__Exercise prompt__:
Return exactly the lines below, starting with the one that has "D4: diode (A" and going on through the one that has "LDR1: GL5516 (+12V, KEY) -> GL5516 (GND, KEY)".
[Opening Data extract section]
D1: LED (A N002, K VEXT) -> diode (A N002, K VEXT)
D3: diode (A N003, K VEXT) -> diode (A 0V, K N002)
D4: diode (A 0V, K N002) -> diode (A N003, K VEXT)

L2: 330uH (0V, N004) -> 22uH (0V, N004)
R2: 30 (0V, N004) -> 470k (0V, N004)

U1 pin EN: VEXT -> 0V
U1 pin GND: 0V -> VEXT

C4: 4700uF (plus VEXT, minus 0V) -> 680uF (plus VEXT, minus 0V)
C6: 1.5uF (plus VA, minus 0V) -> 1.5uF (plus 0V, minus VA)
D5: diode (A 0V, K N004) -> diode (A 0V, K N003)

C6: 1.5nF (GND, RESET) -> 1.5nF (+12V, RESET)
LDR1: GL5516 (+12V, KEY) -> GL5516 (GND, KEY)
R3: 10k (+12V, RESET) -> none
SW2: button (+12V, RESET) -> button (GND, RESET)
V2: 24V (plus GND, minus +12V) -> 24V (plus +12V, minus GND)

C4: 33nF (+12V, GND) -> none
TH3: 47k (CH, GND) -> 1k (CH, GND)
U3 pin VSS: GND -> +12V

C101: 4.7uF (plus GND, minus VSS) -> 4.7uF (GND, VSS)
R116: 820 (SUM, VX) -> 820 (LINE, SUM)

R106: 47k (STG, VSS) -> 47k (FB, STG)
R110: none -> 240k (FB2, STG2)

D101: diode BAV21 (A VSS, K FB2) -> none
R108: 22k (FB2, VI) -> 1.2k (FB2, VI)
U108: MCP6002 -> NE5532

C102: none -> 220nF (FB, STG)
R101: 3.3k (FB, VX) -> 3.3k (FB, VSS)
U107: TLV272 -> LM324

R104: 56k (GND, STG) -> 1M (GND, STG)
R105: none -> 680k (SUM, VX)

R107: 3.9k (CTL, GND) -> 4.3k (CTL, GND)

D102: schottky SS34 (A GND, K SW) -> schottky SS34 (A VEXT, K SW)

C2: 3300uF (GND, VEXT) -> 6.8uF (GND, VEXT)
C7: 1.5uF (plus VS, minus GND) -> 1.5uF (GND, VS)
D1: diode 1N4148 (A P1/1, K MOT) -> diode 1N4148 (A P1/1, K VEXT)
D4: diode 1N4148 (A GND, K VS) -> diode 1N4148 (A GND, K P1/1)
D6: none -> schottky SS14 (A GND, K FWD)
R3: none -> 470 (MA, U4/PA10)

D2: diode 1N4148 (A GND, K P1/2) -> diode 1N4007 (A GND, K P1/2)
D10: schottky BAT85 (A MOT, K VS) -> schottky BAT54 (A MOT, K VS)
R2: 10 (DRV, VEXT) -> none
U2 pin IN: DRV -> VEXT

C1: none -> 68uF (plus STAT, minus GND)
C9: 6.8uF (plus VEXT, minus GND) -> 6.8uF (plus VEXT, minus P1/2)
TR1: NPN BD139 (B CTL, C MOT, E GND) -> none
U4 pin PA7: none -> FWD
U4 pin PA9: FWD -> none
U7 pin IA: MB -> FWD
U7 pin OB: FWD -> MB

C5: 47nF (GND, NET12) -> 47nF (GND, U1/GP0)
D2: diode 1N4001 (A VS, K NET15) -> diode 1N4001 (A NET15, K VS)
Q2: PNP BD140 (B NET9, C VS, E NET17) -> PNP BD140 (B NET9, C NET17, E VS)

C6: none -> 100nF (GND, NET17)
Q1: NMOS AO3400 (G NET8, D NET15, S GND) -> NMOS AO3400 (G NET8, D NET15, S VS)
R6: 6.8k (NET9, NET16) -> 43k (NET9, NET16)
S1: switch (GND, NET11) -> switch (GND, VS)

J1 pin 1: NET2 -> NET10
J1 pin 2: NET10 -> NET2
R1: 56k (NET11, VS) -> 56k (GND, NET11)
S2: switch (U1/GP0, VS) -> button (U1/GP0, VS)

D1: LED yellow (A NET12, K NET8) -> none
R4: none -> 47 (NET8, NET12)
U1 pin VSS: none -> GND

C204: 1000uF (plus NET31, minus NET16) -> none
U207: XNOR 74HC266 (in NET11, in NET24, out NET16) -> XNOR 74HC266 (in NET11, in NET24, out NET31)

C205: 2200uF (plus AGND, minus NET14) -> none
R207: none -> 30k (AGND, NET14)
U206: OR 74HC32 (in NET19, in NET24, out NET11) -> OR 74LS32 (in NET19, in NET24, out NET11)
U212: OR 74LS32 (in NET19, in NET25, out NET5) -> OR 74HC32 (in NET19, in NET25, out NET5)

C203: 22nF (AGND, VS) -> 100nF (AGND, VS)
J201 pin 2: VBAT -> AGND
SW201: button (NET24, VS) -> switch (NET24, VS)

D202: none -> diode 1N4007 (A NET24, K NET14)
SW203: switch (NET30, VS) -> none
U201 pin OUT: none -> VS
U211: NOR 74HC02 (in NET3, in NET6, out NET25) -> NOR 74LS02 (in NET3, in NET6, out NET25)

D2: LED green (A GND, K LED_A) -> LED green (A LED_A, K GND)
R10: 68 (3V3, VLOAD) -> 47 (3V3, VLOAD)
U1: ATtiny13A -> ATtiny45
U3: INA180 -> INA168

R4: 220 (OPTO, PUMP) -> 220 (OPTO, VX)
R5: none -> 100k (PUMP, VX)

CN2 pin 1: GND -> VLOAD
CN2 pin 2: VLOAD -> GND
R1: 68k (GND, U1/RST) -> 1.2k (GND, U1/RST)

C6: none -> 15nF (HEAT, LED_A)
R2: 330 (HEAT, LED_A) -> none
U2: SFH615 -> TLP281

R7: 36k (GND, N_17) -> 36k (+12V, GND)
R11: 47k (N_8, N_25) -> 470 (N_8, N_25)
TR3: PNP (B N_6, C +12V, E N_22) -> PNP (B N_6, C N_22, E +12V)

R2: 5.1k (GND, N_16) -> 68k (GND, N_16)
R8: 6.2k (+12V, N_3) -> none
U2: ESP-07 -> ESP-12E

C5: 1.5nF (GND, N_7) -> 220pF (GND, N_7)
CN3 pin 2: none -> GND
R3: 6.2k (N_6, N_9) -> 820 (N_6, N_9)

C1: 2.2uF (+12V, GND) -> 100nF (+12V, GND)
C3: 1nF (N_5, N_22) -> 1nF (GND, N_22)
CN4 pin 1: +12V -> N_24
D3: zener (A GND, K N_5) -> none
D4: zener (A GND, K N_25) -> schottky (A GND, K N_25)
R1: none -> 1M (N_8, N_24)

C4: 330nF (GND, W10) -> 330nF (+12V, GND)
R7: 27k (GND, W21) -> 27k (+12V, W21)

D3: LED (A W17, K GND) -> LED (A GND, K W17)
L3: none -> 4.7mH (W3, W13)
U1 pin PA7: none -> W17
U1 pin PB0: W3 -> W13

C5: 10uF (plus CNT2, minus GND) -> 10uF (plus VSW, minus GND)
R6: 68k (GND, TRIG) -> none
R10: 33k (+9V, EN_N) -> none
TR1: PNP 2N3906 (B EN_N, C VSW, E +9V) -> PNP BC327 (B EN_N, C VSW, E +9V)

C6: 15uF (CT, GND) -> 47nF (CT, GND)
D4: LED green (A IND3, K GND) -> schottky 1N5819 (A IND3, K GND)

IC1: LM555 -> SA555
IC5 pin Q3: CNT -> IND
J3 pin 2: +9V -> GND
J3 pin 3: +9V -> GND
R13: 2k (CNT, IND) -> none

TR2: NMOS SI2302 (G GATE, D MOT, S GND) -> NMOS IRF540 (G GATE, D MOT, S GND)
[Closing Data extract section]
__Task solution__:
D4: diode (A 0V, K N002) -> diode (A N003, K VEXT)

L2: 330uH (0V, N004) -> 22uH (0V, N004)
R2: 30 (0V, N004) -> 470k (0V, N004)

U1 pin EN: VEXT -> 0V
U1 pin GND: 0V -> VEXT

C4: 4700uF (plus VEXT, minus 0V) -> 680uF (plus VEXT, minus 0V)
C6: 1.5uF (plus VA, minus 0V) -> 1.5uF (plus 0V, minus VA)
D5: diode (A 0V, K N004) -> diode (A 0V, K N003)

C6: 1.5nF (GND, RESET) -> 1.5nF (+12V, RESET)
LDR1: GL5516 (+12V, KEY) -> GL5516 (GND, KEY)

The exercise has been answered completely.